Records for the exercise ->

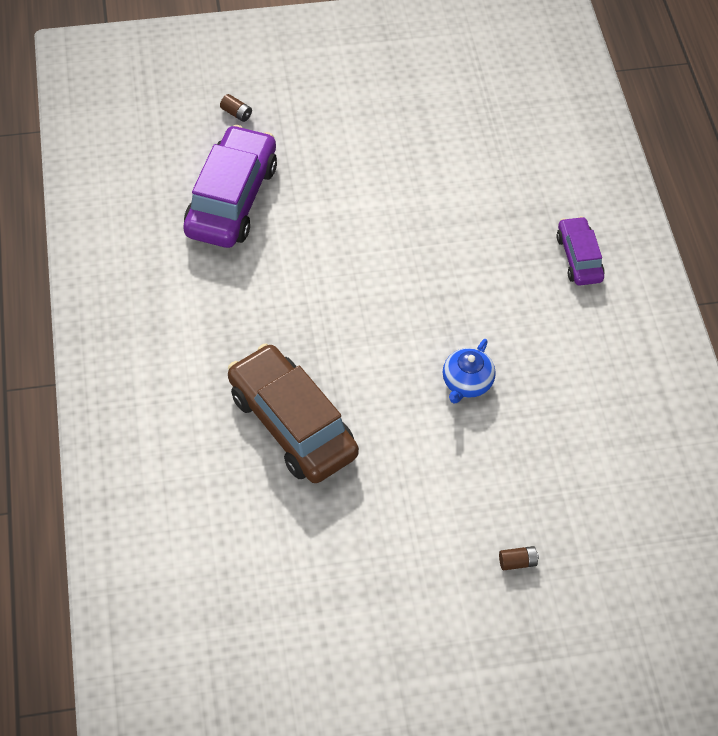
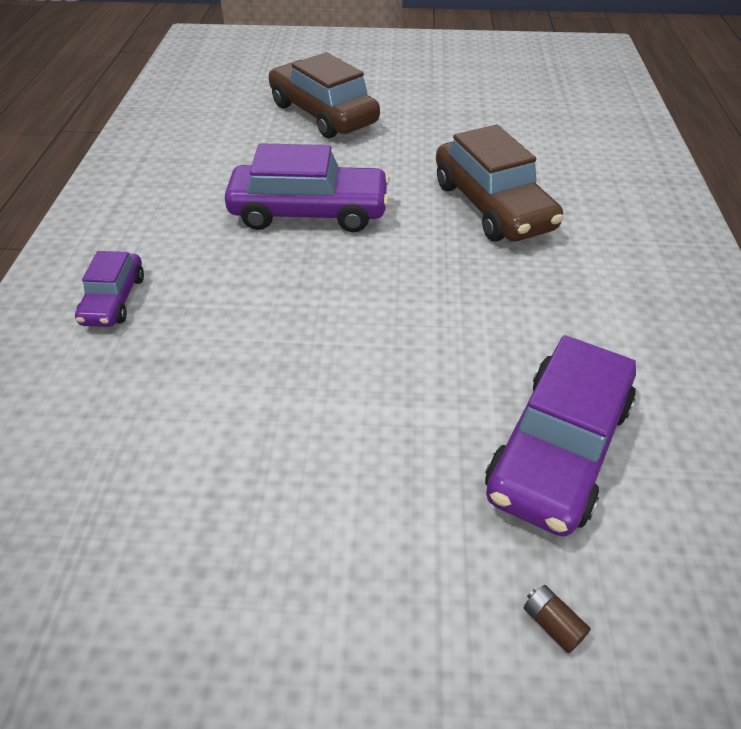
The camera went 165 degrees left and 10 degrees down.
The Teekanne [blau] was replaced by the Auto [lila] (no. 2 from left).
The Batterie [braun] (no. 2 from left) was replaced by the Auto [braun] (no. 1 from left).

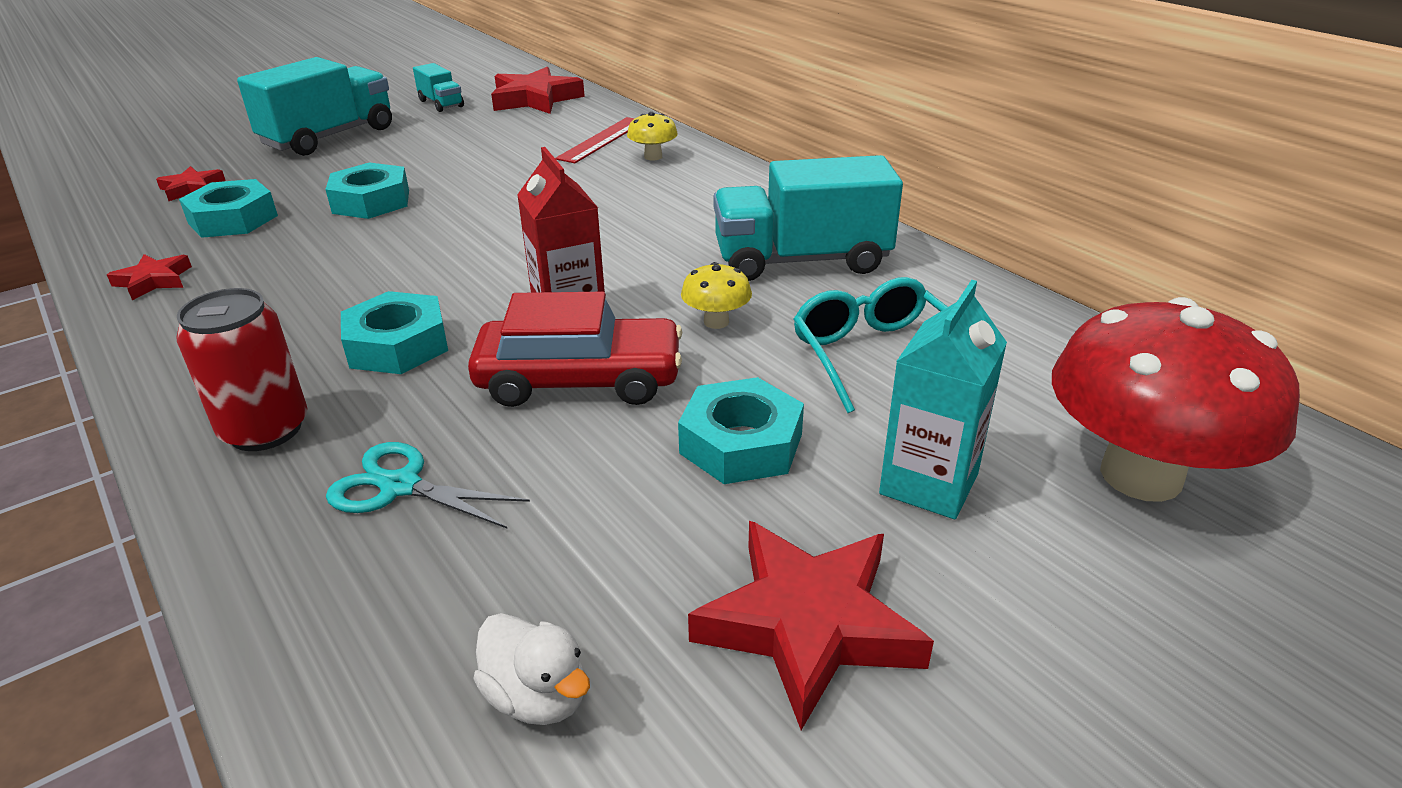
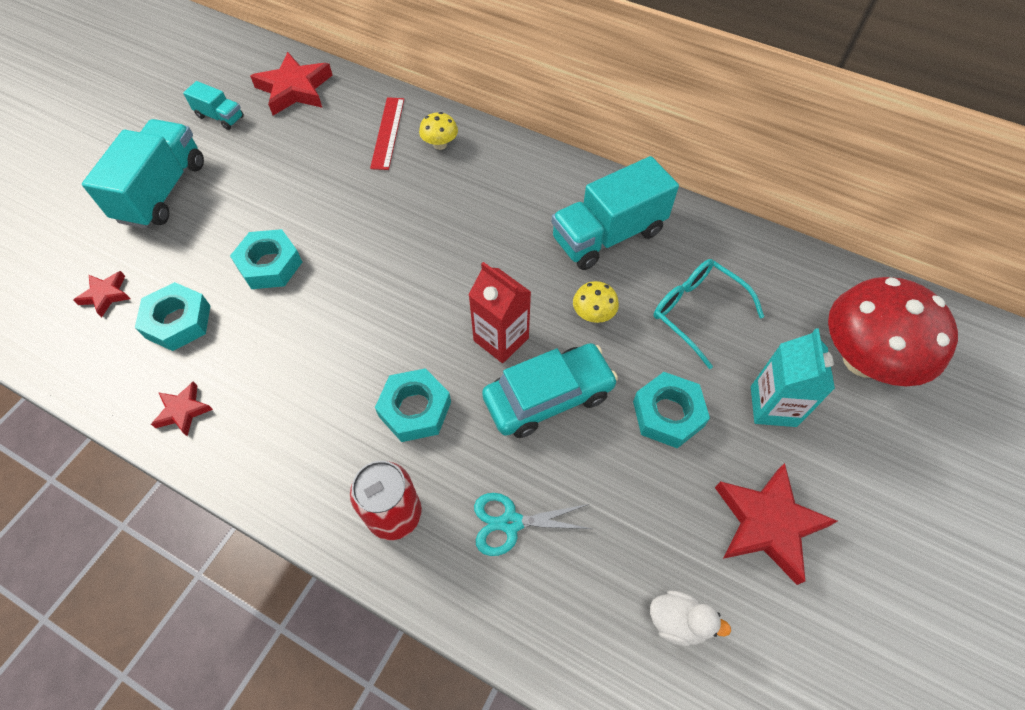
The camera went 25 degrees left and 25 degrees up.
The Auto [rot] became the Auto [türkis].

Assignment ->
With pictures excluded, restate word for word the lines from the one that contains "The Teekanne [blau]" through the end of the material, inclusive, and nothing more.

Solution ->
The Teekanne [blau] was replaced by the Auto [lila] (no. 2 from left).
The Batterie [braun] (no. 2 from left) was replaced by the Auto [braun] (no. 1 from left).

The camera went 25 degrees left and 25 degrees up.
The Auto [rot] became the Auto [türkis].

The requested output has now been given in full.